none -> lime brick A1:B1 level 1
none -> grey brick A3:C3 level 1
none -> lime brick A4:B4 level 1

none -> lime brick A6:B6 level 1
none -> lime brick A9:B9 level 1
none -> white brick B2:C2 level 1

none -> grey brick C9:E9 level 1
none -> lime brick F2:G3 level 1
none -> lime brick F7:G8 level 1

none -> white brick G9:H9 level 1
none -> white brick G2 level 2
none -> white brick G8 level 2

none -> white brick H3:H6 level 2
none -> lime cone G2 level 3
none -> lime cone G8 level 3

* _EXERCISE INSTRUCTIONS_
Word for word, extract all the records.

* _YOUR RESPONSE_
none -> lime brick A1:B1 level 1
none -> grey brick A3:C3 level 1
none -> lime brick A4:B4 level 1

none -> lime brick A6:B6 level 1
none -> lime brick A9:B9 level 1
none -> white brick B2:C2 level 1

none -> grey brick C9:E9 level 1
none -> lime brick F2:G3 level 1
none -> lime brick F7:G8 level 1

none -> white brick G9:H9 level 1
none -> white brick G2 level 2
none -> white brick G8 level 2

none -> white brick H3:H6 level 2
none -> lime cone G2 level 3
none -> lime cone G8 level 3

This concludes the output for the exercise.